_WORK ITEM_. Lines with "diode": state how many there are in the records below, and nothing else.

[Change detection data]
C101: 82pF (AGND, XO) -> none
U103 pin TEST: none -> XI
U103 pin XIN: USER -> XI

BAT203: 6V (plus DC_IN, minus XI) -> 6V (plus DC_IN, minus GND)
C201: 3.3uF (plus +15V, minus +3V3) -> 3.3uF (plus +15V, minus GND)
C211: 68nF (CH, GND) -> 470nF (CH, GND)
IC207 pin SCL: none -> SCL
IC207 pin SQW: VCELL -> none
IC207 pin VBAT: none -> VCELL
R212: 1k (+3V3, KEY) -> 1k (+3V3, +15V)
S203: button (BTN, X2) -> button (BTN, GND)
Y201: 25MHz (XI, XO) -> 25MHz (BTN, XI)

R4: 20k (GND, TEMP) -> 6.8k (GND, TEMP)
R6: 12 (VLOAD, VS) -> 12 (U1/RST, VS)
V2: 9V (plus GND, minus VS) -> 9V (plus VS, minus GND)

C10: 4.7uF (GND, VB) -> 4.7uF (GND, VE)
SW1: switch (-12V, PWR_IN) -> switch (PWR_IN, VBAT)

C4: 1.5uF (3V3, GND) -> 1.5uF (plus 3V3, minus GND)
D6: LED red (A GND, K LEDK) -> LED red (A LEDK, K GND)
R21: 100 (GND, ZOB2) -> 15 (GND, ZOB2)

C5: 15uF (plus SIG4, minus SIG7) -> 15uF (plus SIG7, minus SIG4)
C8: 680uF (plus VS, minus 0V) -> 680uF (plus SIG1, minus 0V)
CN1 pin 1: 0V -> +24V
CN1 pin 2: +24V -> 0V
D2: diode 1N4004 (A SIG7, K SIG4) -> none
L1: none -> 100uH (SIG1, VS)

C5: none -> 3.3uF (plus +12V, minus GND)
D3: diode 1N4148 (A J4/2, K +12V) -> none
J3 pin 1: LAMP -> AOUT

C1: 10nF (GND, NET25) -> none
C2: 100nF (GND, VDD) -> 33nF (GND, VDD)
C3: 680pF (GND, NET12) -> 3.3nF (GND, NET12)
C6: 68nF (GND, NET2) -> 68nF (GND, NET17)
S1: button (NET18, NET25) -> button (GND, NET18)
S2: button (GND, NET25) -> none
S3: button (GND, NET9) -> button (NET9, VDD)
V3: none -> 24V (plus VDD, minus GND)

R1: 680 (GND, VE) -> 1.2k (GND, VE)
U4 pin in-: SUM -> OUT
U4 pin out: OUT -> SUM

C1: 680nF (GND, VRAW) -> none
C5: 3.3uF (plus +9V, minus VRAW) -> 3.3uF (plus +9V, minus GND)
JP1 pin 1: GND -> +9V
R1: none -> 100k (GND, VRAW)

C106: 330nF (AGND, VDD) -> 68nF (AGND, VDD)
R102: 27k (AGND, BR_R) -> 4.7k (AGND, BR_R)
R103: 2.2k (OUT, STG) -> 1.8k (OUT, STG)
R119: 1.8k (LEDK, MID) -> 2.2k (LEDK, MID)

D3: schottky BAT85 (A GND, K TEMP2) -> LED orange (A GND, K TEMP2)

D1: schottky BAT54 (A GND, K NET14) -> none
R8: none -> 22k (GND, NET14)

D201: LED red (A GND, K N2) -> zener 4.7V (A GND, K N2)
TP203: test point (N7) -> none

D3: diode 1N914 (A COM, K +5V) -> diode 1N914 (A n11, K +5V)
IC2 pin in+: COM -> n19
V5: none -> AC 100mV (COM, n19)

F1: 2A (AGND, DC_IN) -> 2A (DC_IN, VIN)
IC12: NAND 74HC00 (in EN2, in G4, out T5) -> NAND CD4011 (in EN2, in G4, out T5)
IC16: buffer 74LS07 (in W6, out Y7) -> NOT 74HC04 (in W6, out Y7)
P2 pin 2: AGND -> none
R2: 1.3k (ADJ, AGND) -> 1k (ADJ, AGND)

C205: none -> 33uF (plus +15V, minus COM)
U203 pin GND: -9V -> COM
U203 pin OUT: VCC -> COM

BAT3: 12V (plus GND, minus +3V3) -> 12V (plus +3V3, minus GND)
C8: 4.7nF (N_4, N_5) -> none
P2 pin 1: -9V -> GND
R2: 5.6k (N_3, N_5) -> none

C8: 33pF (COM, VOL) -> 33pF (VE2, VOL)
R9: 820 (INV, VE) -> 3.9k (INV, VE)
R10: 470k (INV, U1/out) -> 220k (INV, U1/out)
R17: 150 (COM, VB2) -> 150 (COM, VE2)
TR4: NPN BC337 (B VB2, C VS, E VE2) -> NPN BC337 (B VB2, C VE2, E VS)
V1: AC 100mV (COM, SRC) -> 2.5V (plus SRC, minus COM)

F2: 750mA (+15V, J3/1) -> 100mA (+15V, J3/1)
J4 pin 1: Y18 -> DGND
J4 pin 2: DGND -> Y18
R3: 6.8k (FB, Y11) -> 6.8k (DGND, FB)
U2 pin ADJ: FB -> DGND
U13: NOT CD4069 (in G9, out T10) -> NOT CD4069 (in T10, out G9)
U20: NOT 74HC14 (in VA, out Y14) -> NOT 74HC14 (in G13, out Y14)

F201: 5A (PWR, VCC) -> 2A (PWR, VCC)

_THE COMPLETED TASK_. 3